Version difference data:

▼

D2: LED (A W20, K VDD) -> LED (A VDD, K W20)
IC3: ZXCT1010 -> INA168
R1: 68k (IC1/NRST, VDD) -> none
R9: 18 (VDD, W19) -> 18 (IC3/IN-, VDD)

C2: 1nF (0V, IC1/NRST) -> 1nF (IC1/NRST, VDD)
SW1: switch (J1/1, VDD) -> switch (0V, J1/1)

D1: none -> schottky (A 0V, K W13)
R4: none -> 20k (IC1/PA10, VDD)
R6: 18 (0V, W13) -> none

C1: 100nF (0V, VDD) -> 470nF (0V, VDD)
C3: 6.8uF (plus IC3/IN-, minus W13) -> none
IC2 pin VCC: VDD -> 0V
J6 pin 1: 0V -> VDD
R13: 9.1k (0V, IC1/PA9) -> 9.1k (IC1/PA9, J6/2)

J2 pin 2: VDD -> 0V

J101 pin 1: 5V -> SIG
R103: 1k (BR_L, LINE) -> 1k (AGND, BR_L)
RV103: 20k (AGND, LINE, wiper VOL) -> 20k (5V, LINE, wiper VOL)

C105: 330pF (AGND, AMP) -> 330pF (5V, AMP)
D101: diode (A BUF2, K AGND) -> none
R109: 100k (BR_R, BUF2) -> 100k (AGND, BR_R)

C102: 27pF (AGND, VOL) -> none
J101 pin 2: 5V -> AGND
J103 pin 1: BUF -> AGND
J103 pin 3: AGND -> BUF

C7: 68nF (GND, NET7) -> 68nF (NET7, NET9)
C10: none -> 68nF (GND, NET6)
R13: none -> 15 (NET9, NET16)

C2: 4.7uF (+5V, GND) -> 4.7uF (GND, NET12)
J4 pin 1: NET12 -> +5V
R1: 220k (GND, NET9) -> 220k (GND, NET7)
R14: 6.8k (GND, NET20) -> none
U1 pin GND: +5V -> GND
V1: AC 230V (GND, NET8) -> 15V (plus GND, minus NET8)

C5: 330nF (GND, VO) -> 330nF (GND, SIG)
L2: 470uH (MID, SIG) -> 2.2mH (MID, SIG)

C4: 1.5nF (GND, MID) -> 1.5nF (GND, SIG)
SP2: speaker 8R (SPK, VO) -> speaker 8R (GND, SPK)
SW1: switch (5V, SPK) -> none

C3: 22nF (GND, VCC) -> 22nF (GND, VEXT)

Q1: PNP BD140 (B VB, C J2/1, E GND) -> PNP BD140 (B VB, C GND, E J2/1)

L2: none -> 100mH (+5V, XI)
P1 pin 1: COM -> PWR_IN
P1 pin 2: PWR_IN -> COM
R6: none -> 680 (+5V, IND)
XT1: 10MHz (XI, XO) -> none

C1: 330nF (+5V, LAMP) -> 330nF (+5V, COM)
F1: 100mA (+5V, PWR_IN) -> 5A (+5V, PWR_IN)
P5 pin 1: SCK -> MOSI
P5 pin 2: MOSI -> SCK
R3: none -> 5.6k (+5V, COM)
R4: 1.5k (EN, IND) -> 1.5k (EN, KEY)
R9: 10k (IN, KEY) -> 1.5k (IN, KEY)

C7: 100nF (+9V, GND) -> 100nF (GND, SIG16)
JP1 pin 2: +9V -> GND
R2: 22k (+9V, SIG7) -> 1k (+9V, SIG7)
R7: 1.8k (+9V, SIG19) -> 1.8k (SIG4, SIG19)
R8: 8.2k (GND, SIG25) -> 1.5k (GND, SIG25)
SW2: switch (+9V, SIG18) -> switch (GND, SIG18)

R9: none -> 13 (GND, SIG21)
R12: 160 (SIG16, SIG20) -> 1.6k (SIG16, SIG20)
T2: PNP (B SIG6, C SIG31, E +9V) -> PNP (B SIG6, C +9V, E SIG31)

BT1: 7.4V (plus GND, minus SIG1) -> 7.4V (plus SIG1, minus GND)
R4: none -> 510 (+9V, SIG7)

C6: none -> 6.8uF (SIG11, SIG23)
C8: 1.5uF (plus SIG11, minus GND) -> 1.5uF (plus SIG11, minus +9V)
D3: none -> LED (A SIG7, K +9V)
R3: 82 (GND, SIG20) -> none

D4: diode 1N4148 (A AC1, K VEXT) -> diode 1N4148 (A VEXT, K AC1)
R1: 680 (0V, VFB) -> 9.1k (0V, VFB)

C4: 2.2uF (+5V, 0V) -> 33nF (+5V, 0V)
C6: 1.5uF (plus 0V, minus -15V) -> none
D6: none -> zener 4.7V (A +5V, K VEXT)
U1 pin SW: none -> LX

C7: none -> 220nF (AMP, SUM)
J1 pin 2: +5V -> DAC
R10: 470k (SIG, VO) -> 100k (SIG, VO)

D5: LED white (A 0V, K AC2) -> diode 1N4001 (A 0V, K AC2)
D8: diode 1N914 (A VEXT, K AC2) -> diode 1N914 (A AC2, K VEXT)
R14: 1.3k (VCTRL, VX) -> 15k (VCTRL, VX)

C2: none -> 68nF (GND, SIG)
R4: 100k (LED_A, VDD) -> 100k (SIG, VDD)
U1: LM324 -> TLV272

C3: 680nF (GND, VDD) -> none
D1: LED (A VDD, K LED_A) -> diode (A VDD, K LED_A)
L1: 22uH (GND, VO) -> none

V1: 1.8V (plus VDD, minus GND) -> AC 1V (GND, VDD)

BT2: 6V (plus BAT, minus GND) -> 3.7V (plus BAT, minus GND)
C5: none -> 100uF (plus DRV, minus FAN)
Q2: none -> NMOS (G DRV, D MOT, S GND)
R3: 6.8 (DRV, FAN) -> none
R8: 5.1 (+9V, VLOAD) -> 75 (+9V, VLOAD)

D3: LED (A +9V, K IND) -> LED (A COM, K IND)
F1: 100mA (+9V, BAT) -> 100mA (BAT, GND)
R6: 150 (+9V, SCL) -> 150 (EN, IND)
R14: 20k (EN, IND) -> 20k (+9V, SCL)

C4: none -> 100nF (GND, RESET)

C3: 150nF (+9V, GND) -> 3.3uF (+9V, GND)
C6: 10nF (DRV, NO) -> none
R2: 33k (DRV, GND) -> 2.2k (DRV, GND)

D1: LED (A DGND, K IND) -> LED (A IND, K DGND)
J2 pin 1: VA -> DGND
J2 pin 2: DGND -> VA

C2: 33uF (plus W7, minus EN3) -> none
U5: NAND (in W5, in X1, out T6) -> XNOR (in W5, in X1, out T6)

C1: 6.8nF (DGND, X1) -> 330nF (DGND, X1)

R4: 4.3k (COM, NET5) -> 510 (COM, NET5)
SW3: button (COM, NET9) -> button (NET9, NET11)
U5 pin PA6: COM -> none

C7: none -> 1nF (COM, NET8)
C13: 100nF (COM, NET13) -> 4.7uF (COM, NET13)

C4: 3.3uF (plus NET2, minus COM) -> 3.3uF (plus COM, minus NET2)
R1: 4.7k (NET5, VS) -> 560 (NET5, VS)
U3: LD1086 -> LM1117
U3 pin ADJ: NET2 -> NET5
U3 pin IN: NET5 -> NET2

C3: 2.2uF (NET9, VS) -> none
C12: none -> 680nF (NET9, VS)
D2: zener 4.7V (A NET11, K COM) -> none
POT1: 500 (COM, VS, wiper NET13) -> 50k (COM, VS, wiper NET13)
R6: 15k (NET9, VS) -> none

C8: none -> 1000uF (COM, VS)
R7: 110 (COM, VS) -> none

▲

[What to produce]
Pick each line holding "diode" out of the entries above and return it.

[Solution for this exercise]
D101: diode (A BUF2, K AGND) -> none
D4: diode 1N4148 (A AC1, K VEXT) -> diode 1N4148 (A VEXT, K AC1)
D5: LED white (A 0V, K AC2) -> diode 1N4001 (A 0V, K AC2)
D8: diode 1N914 (A VEXT, K AC2) -> diode 1N914 (A AC2, K VEXT)
D1: LED (A VDD, K LED_A) -> diode (A VDD, K LED_A)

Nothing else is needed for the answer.